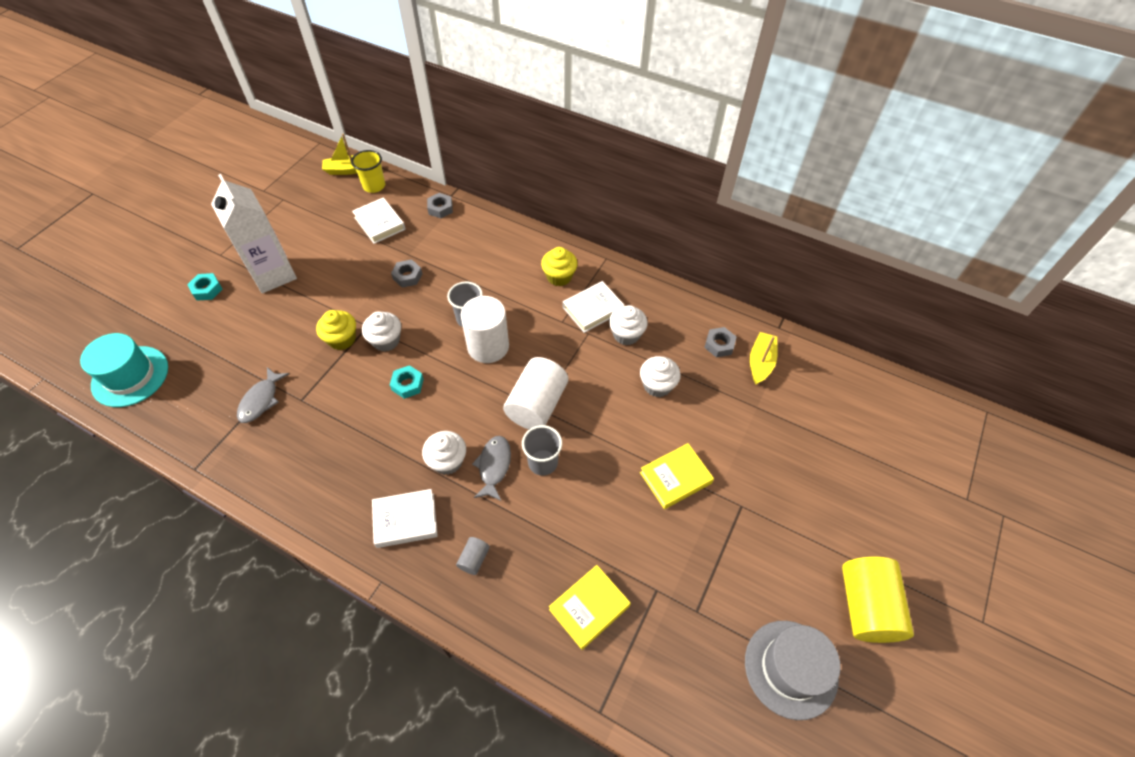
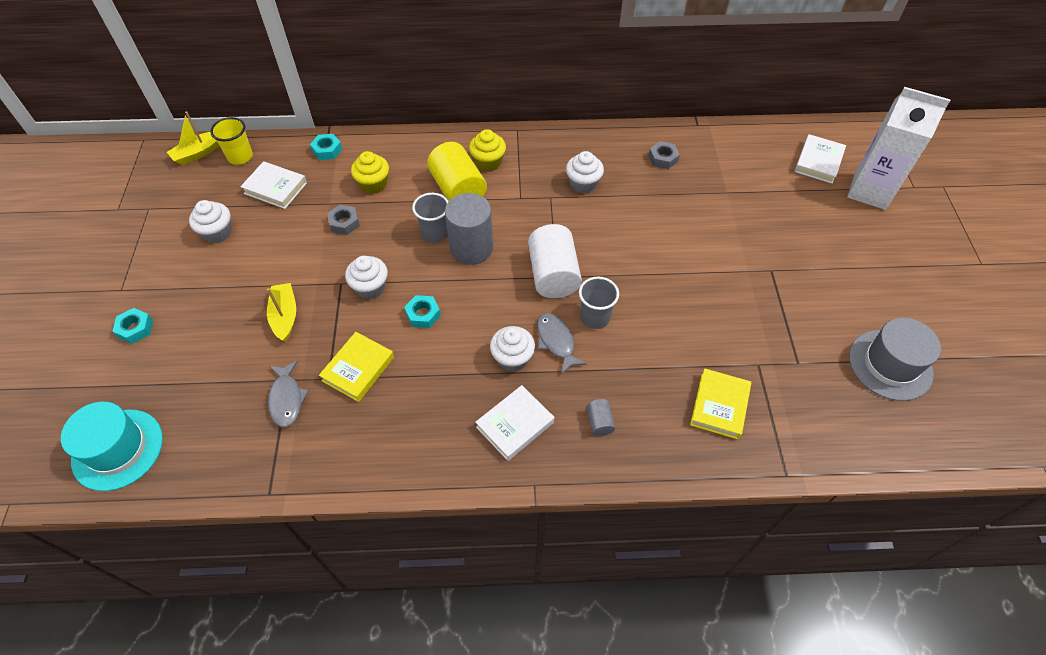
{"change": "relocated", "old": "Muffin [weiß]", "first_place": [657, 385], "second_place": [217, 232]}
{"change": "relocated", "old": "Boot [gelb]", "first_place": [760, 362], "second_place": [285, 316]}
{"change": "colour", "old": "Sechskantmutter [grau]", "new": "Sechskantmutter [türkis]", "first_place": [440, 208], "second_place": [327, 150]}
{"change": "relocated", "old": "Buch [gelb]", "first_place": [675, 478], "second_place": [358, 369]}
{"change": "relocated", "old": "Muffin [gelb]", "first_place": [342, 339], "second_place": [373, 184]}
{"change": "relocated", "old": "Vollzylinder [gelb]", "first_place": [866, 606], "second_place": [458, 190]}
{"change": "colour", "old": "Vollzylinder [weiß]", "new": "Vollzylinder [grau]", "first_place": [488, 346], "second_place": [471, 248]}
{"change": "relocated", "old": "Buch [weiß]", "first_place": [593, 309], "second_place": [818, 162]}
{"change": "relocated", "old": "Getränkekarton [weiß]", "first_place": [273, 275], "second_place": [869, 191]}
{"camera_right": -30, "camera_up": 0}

## Task goal
Only lines containing the string "grau" are needed. Pull each of them out of the records above.

## Output
{"change": "colour", "old": "Sechskantmutter [grau]", "new": "Sechskantmutter [türkis]", "first_place": [440, 208], "second_place": [327, 150]}
{"change": "colour", "old": "Vollzylinder [weiß]", "new": "Vollzylinder [grau]", "first_place": [488, 346], "second_place": [471, 248]}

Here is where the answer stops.